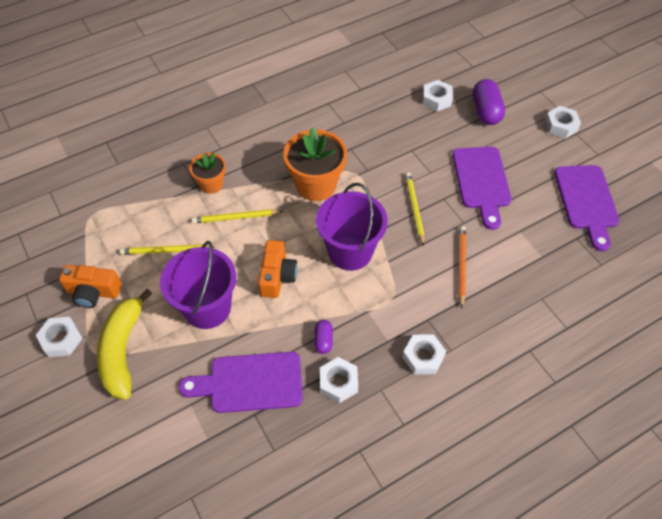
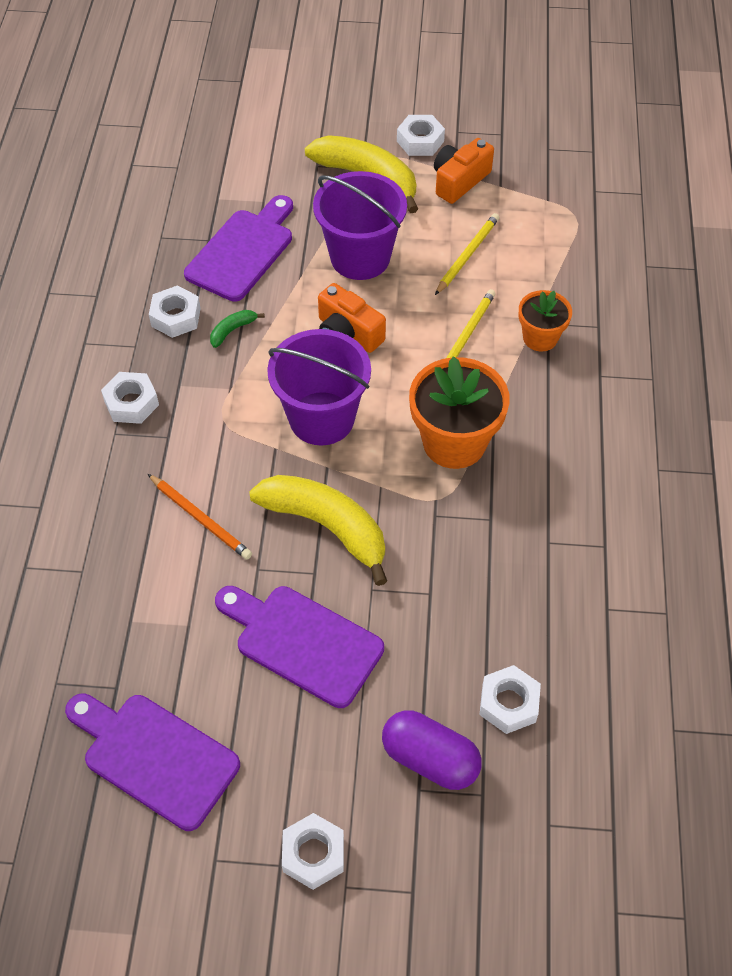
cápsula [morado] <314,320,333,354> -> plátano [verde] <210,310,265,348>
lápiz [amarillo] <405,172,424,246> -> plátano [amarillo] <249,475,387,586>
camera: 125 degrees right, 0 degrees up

**Description of the task**:
Take the line that holds "lápiz [amarillo] <405,172,424,246>" as the first line and the last line of the data as the final one. Retype everything between, both included, exactly.

**Problem solution**:
lápiz [amarillo] <405,172,424,246> -> plátano [amarillo] <249,475,387,586>
camera: 125 degrees right, 0 degrees up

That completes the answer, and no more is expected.